Data for review START

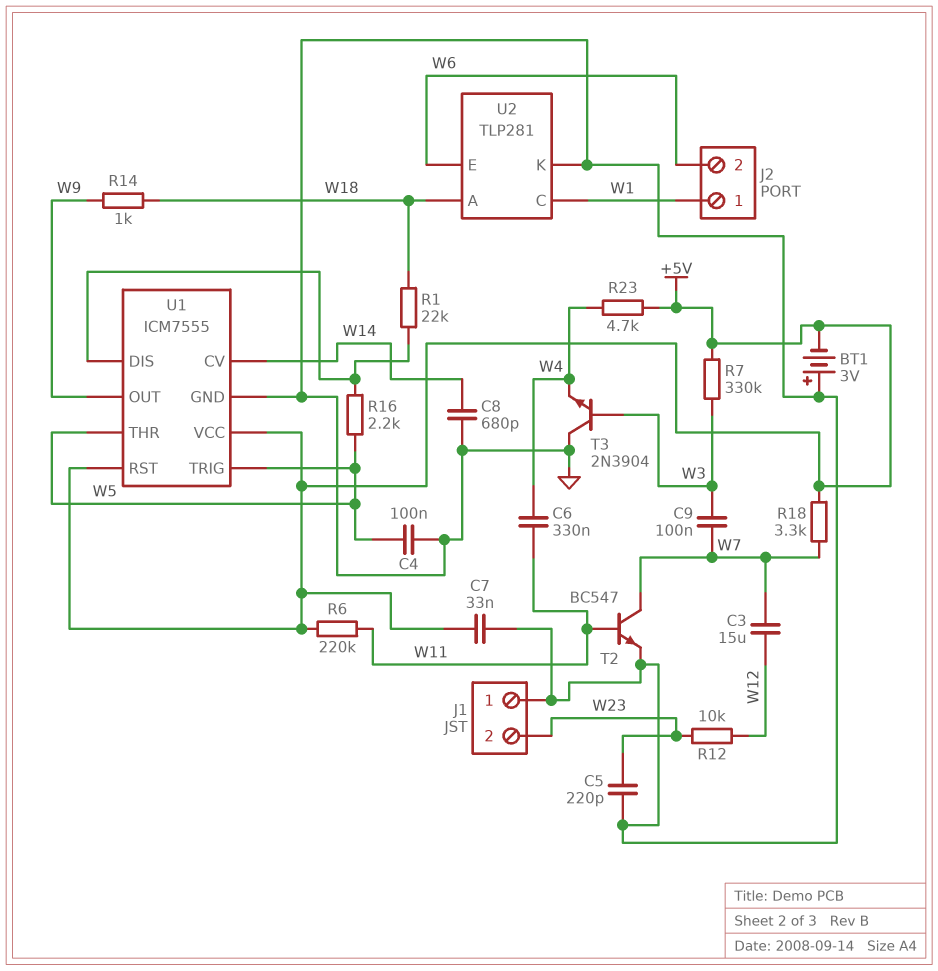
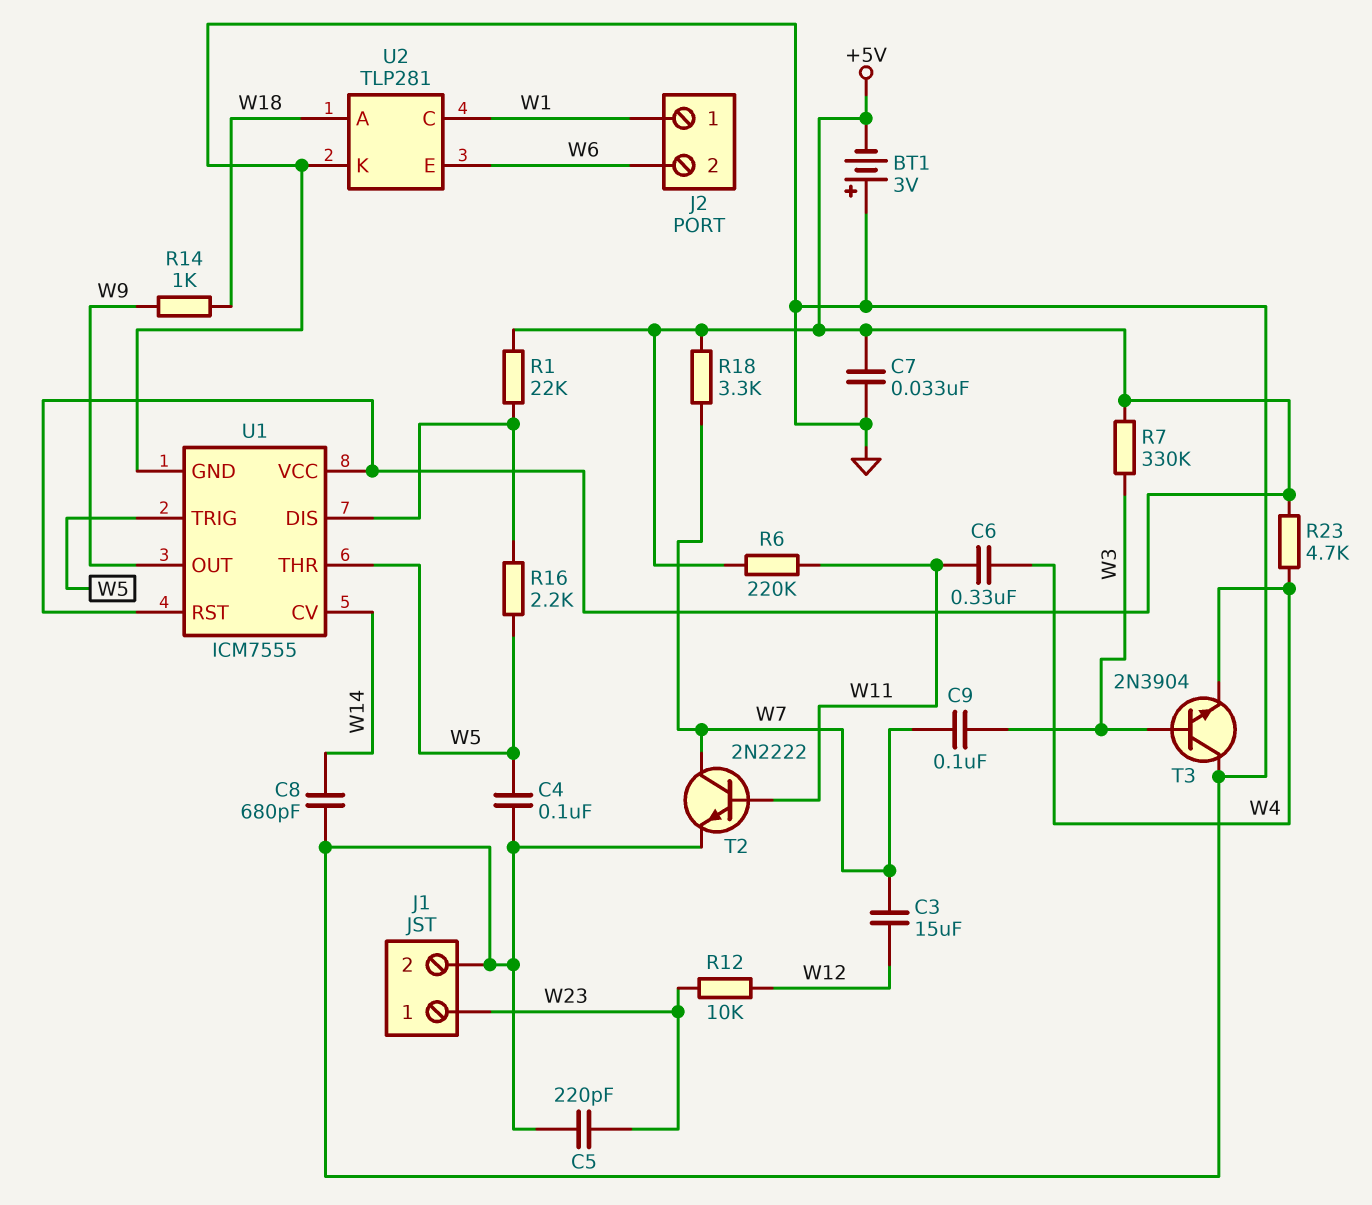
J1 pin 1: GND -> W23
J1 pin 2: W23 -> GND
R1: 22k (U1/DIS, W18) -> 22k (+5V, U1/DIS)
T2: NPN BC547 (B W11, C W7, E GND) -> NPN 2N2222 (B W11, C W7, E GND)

Data for review END
Data for review START

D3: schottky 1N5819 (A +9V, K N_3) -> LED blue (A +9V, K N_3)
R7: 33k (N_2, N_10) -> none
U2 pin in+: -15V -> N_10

Data for review END

• What the exercise asks
Look through the data above and return exactly the lines from the one that contains "J1 pin 1: GND -> W23" to the one that contains "T2: NPN BC547", inclusive, with nothing else.

• Answer to this exercise
J1 pin 1: GND -> W23
J1 pin 2: W23 -> GND
R1: 22k (U1/DIS, W18) -> 22k (+5V, U1/DIS)
T2: NPN BC547 (B W11, C W7, E GND) -> NPN 2N2222 (B W11, C W7, E GND)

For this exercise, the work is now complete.